» **DATA BLOCK**

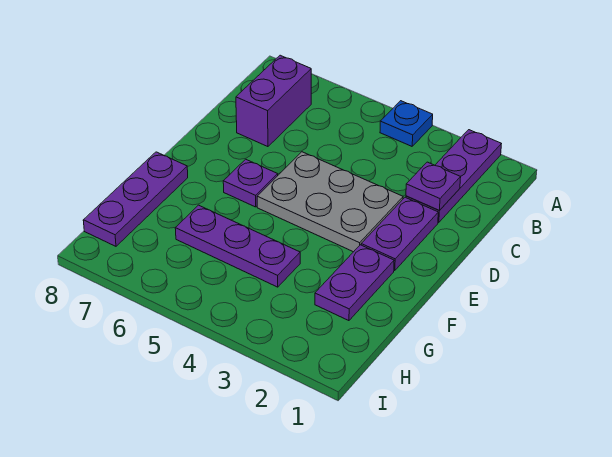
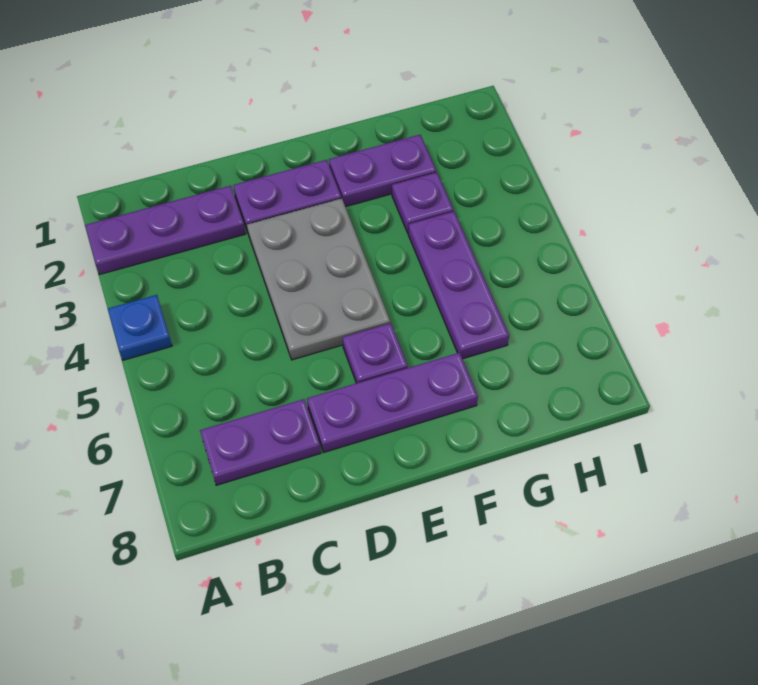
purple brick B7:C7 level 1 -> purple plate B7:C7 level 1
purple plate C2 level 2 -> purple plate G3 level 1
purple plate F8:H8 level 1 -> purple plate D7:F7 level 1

» **TASK DETAILS**
The answer should match the data above word for word, with no pictures in it.

» **SOLVED PROBLEM**
purple brick B7:C7 level 1 -> purple plate B7:C7 level 1
purple plate C2 level 2 -> purple plate G3 level 1
purple plate F8:H8 level 1 -> purple plate D7:F7 level 1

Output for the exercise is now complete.